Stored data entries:
[Start of Attachment]

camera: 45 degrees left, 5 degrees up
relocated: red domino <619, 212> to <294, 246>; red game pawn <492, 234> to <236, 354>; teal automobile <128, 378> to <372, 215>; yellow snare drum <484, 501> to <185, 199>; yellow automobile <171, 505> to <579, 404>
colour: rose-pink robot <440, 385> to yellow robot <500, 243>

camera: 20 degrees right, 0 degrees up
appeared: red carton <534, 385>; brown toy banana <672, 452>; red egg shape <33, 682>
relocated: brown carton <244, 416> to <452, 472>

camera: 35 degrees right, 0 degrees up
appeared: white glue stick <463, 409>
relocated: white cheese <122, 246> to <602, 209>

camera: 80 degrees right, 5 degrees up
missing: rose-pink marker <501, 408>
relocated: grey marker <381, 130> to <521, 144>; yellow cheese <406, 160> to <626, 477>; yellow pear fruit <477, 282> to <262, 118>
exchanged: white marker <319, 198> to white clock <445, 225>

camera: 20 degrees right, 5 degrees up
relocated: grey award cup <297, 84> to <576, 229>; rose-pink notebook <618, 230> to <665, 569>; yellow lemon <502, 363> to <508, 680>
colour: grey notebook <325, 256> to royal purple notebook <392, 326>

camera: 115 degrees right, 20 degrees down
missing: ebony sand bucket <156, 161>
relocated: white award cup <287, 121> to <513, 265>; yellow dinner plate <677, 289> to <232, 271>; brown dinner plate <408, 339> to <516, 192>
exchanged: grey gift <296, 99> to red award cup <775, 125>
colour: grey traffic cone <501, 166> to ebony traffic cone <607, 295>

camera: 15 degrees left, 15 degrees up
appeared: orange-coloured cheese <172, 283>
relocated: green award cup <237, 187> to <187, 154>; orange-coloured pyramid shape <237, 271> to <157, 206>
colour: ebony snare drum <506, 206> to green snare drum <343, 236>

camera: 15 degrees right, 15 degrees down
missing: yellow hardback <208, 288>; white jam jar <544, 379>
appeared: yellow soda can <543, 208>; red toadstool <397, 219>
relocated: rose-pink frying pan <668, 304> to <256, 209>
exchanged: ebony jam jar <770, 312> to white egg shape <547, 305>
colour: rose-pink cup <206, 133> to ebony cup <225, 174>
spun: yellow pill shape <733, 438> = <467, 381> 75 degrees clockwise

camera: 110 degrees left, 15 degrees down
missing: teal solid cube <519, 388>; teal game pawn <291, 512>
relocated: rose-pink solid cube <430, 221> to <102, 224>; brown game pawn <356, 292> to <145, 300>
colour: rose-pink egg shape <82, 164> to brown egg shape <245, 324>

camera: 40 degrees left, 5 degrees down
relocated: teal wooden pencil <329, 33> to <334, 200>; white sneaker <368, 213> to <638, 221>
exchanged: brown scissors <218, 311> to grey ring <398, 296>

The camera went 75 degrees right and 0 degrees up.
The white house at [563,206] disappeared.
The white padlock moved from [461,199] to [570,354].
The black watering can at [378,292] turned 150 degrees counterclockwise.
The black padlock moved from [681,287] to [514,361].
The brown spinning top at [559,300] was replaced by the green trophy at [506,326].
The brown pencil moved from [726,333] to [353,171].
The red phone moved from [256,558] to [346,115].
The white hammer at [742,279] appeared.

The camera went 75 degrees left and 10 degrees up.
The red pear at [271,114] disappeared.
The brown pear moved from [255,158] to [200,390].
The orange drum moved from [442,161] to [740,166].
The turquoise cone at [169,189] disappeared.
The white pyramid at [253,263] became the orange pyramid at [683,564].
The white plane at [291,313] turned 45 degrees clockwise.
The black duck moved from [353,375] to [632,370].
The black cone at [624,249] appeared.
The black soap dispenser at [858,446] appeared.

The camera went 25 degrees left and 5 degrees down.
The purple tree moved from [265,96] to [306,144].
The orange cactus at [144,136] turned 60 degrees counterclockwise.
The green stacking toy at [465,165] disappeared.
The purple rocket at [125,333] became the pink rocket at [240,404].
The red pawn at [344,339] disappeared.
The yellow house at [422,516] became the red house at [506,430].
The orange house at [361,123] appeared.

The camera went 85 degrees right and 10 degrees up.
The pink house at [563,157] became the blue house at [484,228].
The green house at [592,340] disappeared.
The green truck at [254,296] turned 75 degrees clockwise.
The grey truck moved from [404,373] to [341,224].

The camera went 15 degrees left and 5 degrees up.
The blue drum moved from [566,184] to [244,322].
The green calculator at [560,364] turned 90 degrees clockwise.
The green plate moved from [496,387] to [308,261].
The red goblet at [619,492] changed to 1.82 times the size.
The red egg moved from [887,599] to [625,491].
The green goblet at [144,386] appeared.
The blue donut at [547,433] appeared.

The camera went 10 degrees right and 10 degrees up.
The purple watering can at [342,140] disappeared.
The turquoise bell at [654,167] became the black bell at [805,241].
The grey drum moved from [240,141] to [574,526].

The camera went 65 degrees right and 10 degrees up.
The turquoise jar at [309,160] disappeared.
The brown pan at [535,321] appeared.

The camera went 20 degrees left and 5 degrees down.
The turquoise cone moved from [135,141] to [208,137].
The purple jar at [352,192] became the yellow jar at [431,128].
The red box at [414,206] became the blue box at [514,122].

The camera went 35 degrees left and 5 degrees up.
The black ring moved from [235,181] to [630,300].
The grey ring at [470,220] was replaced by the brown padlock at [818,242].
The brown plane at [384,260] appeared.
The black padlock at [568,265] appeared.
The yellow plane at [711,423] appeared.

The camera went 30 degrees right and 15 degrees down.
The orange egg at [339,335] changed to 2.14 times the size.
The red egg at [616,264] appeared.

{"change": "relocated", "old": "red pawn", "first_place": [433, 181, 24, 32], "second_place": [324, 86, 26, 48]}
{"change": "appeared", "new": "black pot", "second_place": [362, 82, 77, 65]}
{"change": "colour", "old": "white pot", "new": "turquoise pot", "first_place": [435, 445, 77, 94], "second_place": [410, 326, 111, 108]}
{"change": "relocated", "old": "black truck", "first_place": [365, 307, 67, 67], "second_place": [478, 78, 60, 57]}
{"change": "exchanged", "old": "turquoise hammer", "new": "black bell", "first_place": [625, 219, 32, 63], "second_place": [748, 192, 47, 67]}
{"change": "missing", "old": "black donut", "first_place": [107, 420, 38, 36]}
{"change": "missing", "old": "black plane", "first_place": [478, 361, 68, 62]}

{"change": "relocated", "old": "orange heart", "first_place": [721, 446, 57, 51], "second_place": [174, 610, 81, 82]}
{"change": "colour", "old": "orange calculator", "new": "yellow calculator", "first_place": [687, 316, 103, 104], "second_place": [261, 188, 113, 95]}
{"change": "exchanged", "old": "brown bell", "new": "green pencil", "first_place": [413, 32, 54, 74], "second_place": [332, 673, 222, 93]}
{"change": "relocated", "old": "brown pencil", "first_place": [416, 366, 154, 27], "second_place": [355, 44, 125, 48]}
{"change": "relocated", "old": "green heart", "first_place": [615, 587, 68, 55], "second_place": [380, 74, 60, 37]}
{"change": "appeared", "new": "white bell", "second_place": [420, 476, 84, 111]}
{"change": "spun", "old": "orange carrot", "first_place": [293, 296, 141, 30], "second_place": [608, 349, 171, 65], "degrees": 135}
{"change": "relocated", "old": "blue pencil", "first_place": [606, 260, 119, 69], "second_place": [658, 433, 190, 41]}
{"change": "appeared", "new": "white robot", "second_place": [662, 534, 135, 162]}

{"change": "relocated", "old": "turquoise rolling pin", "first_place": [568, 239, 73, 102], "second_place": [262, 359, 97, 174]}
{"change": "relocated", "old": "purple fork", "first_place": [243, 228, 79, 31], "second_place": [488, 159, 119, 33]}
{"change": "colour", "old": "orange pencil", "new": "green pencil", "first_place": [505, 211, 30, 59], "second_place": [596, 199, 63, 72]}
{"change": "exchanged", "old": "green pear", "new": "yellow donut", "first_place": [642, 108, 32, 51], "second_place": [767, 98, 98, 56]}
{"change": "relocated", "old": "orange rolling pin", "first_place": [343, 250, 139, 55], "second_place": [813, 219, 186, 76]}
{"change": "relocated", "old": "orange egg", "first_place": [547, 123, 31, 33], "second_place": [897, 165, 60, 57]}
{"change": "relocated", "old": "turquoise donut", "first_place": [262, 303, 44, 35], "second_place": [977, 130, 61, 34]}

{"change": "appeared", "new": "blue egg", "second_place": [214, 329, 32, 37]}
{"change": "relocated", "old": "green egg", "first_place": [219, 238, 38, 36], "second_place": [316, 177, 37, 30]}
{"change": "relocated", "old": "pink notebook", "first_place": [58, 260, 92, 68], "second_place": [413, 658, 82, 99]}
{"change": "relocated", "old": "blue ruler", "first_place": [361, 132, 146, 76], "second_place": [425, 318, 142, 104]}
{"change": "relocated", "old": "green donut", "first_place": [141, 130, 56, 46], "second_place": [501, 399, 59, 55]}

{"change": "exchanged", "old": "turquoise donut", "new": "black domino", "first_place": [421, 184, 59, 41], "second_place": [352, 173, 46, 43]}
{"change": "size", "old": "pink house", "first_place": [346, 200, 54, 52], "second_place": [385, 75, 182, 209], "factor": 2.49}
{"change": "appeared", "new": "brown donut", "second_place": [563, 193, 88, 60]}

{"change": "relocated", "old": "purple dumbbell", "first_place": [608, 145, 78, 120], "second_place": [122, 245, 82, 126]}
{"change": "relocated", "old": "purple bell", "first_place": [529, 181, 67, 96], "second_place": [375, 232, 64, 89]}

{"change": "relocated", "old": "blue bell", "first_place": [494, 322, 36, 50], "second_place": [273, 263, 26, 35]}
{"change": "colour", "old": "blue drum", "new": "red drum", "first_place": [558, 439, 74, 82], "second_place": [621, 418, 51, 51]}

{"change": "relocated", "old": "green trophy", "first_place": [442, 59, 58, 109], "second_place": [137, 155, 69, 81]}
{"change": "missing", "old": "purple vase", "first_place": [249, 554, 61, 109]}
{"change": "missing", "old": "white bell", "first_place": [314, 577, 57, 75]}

[End of Attachment]

## Work task
Please, from the entries above, set down exactly the lines from the one containing "The brown spinning" through the one containing "The red phone", and only those.

## Written answer
The brown spinning top at [559,300] was replaced by the green trophy at [506,326].
The brown pencil moved from [726,333] to [353,171].
The red phone moved from [256,558] to [346,115].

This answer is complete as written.